>>>>>
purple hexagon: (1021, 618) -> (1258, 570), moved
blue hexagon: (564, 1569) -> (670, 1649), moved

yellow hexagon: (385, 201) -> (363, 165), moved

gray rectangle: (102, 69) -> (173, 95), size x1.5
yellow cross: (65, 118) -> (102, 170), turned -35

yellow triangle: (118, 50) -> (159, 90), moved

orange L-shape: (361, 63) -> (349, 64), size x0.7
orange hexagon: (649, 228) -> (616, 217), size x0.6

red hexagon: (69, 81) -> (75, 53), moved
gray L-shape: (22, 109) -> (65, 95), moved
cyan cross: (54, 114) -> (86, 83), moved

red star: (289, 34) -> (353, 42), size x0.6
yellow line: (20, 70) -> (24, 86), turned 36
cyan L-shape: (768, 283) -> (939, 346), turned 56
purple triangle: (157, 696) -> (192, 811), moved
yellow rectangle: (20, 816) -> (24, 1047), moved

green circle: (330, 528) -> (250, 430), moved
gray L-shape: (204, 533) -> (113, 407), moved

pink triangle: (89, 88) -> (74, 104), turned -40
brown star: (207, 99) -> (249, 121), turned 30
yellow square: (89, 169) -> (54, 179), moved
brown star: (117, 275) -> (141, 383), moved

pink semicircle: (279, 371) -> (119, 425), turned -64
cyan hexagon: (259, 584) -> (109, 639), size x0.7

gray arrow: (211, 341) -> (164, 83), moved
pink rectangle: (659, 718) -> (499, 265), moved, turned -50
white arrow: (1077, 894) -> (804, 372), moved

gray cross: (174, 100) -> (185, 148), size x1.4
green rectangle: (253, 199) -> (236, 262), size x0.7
<<<<<
• THE TASK
Scan the material for lines with the word "yellow". Reply with how many there are, number only.

• RESULT FOR THIS TASK
6